**Instructions for the task**
Your output must consist solely of the lines from the one containing "C14: 100uF (plus MIC, minus VA) -> none" through the end of the records, reproduced exactly.

**Provided data**
• • •

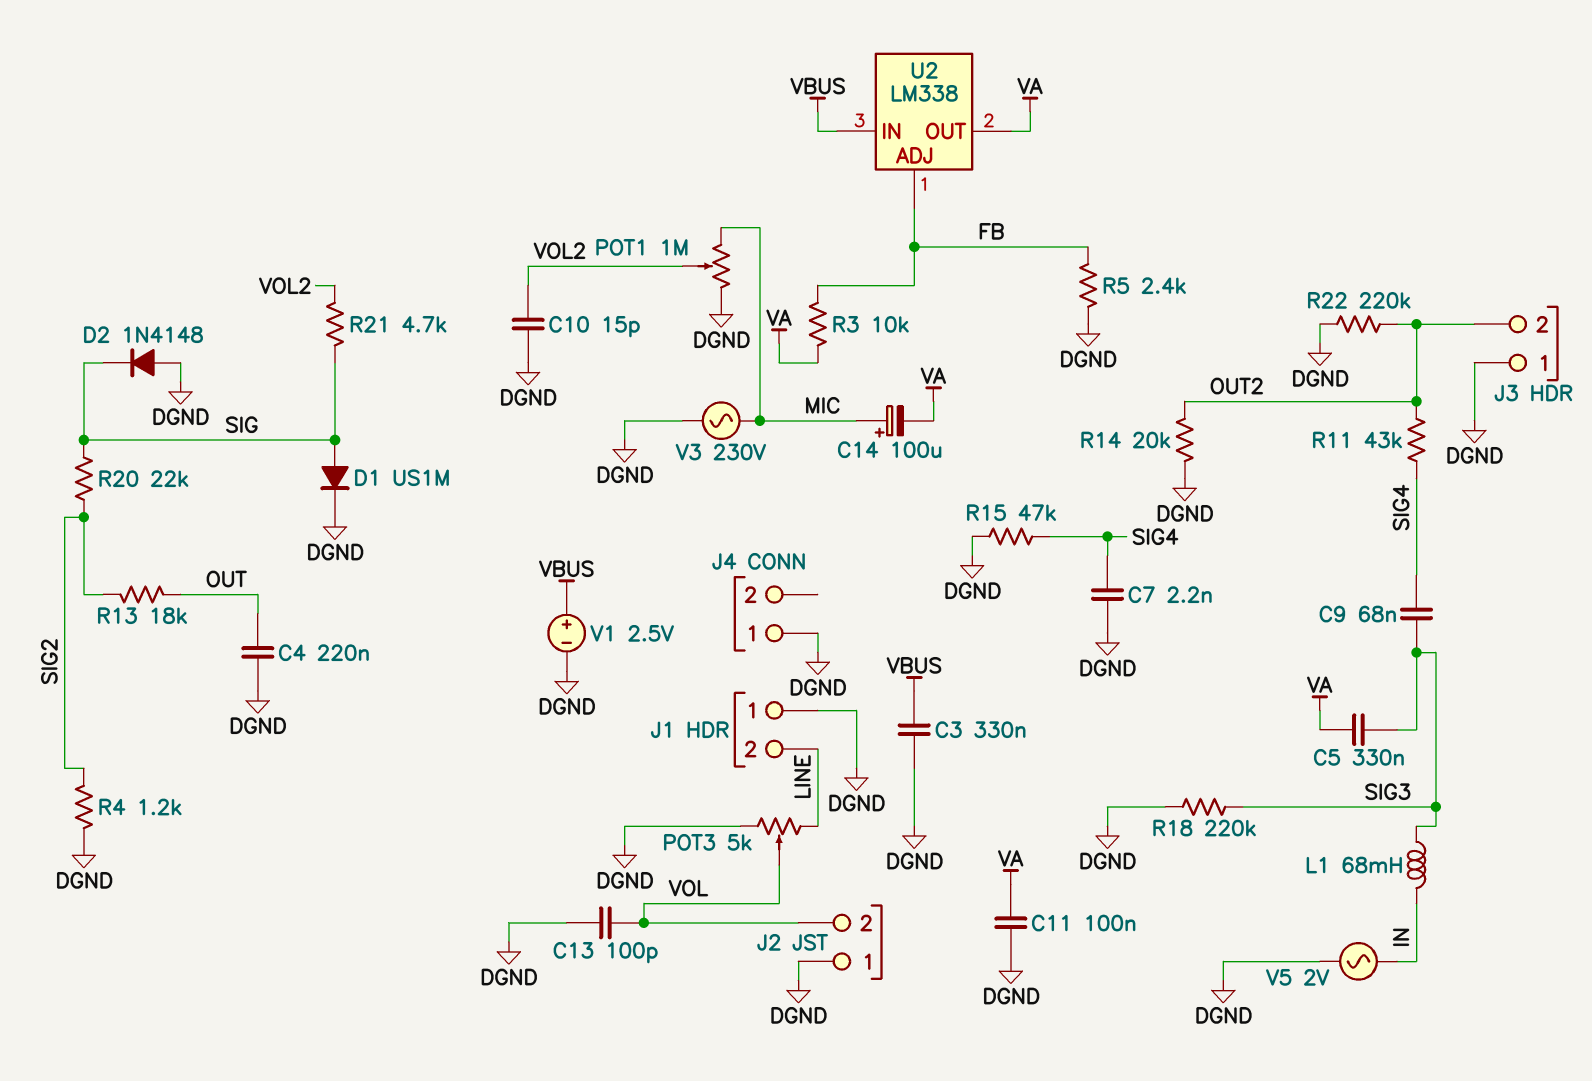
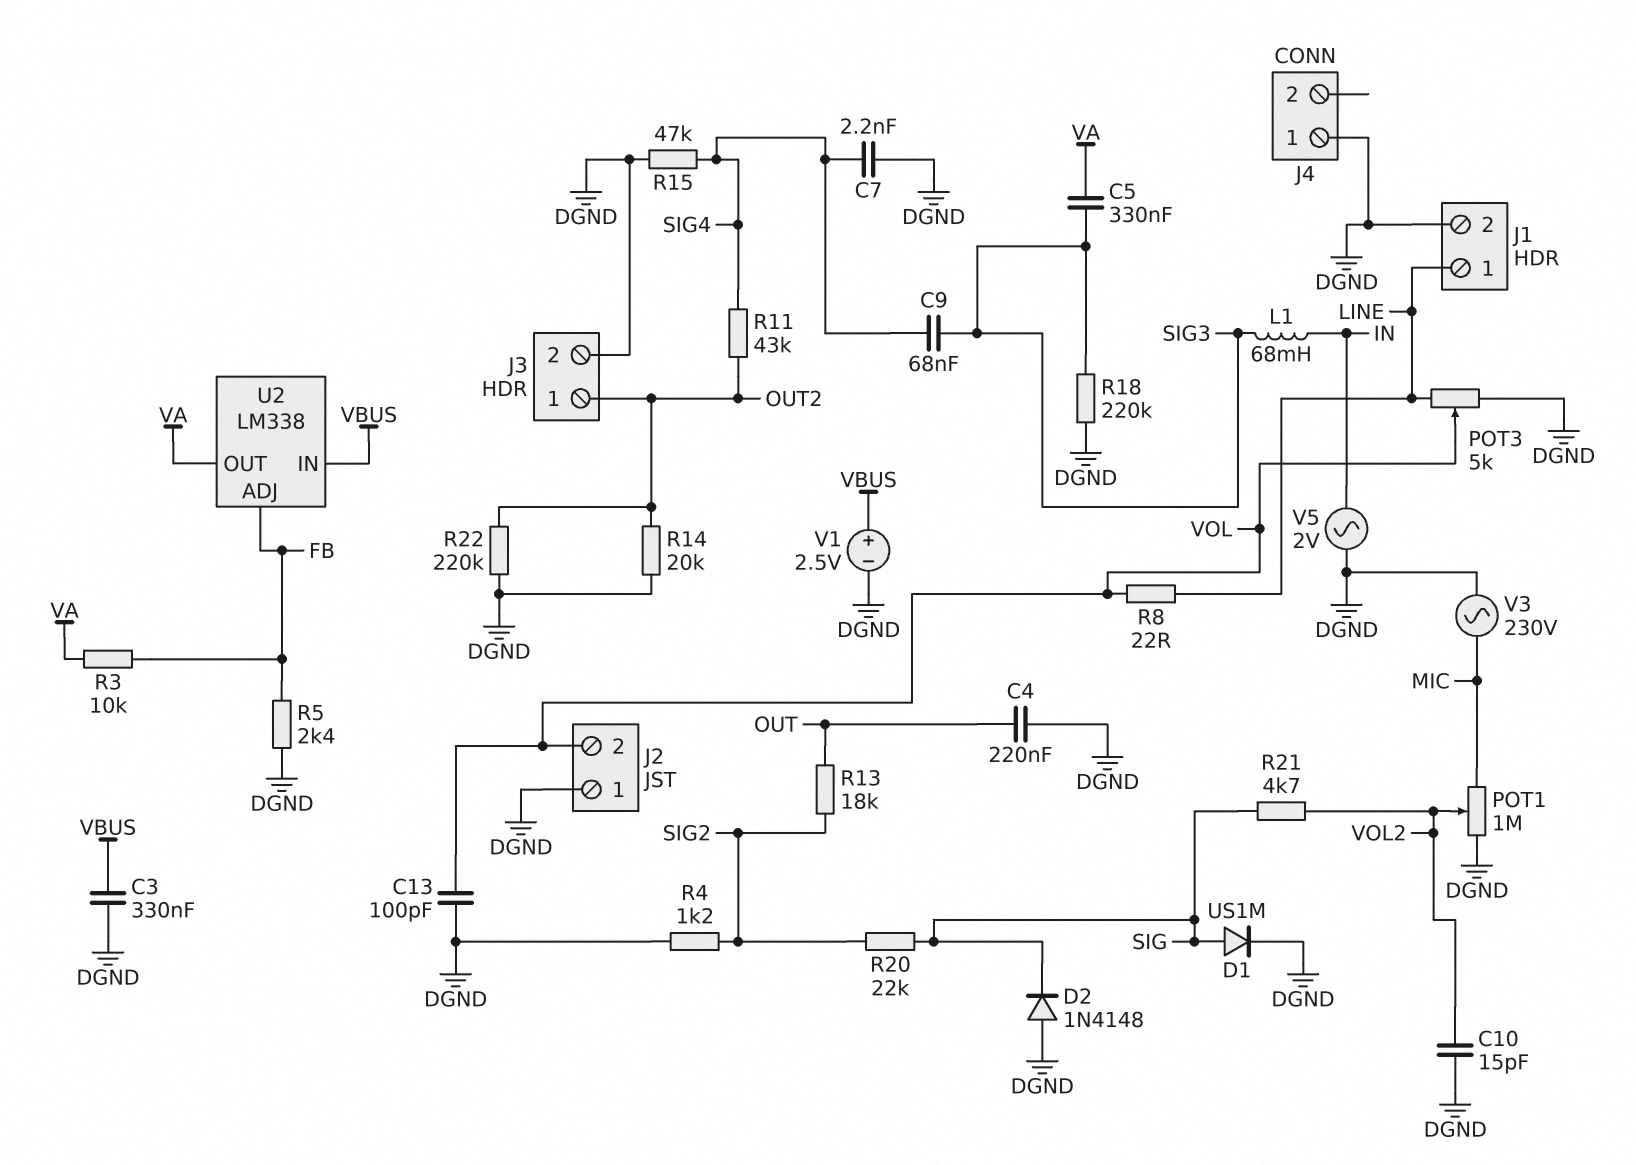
C11: 100nF (DGND, VA) -> none
C14: 100uF (plus MIC, minus VA) -> none
J1 pin 1: DGND -> LINE
J1 pin 2: LINE -> DGND
J3 pin 1: DGND -> OUT2
J3 pin 2: OUT2 -> DGND
R8: none -> 22 (LINE, VOL)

• • •

**Exercise result**
C14: 100uF (plus MIC, minus VA) -> none
J1 pin 1: DGND -> LINE
J1 pin 2: LINE -> DGND
J3 pin 1: DGND -> OUT2
J3 pin 2: OUT2 -> DGND
R8: none -> 22 (LINE, VOL)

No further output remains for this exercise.